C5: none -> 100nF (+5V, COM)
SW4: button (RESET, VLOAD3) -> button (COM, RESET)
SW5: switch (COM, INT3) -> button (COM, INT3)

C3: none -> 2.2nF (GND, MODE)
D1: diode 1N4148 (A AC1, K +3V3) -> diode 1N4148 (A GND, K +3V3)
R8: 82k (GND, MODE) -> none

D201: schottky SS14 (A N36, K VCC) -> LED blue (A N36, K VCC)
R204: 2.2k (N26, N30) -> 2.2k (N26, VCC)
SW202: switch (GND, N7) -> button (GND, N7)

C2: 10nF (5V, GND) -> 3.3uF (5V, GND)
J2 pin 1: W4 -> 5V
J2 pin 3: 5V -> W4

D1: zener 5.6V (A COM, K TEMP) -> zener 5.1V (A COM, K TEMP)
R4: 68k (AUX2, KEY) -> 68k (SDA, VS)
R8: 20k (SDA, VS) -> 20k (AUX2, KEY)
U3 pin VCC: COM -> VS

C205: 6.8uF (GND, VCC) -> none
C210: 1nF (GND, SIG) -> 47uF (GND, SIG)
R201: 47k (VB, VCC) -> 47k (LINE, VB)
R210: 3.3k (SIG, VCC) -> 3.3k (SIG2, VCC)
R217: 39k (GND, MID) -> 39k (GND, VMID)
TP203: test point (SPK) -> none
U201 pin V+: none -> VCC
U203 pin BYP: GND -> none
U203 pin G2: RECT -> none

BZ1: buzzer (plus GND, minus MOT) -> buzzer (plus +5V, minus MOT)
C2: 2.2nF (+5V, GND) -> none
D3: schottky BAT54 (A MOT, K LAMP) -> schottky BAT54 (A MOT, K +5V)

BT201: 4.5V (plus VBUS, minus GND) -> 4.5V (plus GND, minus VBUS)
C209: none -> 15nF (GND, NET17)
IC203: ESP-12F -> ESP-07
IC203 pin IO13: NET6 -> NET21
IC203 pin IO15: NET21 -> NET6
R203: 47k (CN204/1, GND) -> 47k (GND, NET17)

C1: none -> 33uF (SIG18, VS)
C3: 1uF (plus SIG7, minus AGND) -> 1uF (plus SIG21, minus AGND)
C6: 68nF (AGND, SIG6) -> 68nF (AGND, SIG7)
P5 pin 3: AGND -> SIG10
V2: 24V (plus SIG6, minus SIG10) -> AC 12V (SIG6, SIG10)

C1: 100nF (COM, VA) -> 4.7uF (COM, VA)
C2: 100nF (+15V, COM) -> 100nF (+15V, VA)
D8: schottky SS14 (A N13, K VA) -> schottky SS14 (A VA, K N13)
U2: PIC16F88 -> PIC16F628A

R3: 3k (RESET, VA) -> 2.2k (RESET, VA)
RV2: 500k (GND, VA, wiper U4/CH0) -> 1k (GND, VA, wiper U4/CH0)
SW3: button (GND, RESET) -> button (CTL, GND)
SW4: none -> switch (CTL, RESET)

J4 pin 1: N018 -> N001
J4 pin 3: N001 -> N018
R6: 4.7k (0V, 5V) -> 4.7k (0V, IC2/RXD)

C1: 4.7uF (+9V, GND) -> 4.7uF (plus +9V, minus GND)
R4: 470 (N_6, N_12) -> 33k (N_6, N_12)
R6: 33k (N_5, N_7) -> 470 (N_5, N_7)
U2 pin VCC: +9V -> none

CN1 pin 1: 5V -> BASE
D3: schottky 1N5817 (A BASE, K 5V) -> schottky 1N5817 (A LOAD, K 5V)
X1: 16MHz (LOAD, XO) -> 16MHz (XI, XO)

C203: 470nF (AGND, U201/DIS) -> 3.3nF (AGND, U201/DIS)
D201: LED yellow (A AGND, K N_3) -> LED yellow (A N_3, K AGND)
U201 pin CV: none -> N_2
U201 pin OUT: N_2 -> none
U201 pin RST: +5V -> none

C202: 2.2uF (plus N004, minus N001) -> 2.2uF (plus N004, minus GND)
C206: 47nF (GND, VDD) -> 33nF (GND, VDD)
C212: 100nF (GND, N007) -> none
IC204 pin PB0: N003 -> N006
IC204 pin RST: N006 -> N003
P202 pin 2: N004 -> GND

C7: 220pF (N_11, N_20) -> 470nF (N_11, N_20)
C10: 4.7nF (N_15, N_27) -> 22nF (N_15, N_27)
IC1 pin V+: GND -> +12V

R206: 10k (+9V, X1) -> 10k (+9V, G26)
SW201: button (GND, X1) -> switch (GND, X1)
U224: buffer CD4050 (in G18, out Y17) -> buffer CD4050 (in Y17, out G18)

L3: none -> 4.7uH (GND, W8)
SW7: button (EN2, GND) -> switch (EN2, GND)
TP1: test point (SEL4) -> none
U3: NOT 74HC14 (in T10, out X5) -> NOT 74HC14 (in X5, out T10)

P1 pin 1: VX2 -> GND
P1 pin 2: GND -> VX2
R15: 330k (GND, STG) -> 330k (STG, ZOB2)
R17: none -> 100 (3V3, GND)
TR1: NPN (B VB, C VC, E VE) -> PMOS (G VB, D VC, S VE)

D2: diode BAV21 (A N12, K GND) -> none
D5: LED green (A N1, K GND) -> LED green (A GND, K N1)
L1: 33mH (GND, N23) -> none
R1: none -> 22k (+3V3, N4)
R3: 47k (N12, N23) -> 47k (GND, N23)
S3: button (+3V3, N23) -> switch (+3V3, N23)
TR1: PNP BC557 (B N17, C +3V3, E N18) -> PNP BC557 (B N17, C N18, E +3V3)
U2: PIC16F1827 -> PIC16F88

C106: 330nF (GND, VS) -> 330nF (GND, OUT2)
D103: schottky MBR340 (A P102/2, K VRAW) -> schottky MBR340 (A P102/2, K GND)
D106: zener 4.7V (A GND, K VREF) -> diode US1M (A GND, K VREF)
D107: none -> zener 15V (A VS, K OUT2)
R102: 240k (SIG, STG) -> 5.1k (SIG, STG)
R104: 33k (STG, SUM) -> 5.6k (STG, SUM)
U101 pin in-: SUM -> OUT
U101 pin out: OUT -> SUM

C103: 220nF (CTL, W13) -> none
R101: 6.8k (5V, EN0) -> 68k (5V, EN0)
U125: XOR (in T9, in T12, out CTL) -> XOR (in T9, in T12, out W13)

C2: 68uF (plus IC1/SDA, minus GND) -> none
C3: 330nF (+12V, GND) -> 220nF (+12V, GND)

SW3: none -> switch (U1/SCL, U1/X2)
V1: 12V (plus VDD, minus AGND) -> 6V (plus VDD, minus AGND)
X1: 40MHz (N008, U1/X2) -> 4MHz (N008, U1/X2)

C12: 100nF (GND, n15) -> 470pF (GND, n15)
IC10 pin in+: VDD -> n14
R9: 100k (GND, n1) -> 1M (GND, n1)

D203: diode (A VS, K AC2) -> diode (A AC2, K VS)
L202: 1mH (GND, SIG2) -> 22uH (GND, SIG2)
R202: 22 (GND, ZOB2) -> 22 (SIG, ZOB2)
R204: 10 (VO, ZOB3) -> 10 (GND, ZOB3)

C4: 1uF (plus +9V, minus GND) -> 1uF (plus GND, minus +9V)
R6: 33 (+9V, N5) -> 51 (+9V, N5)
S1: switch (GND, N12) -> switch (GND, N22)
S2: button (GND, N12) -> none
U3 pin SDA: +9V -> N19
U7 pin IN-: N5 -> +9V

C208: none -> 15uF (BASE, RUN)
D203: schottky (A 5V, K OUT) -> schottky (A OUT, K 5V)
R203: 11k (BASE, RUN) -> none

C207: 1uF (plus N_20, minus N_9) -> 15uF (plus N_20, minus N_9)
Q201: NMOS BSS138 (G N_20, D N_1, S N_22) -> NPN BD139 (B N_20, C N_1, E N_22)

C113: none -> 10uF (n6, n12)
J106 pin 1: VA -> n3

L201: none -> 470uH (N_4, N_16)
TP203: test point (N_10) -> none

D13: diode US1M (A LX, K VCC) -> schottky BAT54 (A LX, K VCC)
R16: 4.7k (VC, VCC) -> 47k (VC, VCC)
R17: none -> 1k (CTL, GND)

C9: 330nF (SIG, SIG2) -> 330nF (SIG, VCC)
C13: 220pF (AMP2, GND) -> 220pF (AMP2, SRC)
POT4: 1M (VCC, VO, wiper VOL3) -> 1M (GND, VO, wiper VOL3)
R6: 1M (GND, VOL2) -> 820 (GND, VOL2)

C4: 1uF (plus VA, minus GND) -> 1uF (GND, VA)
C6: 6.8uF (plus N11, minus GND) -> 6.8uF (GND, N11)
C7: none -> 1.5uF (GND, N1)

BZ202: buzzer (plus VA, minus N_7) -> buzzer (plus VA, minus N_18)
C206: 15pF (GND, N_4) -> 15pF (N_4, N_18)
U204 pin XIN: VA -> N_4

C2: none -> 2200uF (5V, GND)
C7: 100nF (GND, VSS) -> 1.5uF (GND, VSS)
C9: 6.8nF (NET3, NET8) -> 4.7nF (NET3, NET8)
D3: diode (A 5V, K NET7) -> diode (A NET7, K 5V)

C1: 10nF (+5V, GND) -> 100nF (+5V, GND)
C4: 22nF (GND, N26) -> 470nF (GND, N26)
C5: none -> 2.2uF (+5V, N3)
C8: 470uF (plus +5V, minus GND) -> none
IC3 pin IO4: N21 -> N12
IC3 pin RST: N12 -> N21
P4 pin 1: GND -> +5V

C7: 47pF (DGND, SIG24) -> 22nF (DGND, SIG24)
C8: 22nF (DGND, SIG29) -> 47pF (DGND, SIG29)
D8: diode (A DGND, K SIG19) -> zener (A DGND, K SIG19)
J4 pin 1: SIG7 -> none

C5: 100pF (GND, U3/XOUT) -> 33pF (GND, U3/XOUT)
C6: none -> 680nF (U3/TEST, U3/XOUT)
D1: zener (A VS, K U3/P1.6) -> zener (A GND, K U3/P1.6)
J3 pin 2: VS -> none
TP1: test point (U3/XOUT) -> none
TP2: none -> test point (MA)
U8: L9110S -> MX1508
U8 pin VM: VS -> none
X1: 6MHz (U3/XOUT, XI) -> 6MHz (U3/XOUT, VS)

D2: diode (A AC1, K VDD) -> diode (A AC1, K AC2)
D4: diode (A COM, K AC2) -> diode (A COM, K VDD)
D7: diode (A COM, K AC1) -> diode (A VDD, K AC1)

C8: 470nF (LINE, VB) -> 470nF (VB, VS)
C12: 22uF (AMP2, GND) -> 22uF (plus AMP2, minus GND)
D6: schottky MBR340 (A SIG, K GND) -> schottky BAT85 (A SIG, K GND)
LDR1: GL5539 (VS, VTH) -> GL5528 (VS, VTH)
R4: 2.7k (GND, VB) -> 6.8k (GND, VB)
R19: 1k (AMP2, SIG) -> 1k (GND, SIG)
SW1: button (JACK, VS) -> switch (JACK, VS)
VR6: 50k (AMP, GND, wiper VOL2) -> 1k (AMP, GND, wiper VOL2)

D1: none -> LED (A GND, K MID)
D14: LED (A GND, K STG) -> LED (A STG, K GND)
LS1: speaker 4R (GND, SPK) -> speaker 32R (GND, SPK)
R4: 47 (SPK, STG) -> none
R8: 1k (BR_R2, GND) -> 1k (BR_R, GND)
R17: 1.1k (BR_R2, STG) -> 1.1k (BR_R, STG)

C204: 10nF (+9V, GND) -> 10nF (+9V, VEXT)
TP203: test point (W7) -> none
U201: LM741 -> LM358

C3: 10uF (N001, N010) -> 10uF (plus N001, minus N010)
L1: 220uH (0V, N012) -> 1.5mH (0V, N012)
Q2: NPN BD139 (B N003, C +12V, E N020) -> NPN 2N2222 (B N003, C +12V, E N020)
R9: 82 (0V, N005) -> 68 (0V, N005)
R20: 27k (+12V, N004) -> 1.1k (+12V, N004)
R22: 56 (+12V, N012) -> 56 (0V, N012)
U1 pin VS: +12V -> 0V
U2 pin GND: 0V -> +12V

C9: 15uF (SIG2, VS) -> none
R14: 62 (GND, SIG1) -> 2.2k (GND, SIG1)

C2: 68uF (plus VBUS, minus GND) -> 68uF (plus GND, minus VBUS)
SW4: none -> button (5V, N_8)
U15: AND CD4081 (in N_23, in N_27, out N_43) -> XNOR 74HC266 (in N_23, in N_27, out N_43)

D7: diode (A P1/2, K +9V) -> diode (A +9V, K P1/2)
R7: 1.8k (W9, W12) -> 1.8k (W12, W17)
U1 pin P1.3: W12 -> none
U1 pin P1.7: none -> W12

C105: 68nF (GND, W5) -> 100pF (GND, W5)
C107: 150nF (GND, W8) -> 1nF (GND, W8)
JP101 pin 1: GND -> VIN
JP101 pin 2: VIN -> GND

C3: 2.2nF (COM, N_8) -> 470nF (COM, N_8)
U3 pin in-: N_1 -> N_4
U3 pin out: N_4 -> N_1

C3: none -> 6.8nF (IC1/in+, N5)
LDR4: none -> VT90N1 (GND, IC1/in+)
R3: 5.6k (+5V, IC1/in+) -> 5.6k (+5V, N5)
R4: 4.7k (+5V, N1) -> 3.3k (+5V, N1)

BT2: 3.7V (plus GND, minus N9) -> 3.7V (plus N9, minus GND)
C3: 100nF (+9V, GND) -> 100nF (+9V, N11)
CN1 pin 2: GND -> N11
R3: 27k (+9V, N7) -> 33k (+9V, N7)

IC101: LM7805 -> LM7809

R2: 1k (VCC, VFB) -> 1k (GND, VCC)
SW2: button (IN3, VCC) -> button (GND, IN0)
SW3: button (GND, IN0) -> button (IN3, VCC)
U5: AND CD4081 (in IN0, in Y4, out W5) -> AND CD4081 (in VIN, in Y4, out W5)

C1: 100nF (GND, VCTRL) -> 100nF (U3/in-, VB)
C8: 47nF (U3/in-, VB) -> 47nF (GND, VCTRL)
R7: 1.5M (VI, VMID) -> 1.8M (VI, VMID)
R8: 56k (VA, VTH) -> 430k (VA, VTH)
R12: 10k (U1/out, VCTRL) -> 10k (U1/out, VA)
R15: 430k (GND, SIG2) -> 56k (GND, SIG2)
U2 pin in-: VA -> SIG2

> _Exercise brief_: Extract exactly the leading lines of the data, stopping at and including the line with "R8: 82k (GND, MODE) -> none".

> _Exercise output_:
C5: none -> 100nF (+5V, COM)
SW4: button (RESET, VLOAD3) -> button (COM, RESET)
SW5: switch (COM, INT3) -> button (COM, INT3)

C3: none -> 2.2nF (GND, MODE)
D1: diode 1N4148 (A AC1, K +3V3) -> diode 1N4148 (A GND, K +3V3)
R8: 82k (GND, MODE) -> none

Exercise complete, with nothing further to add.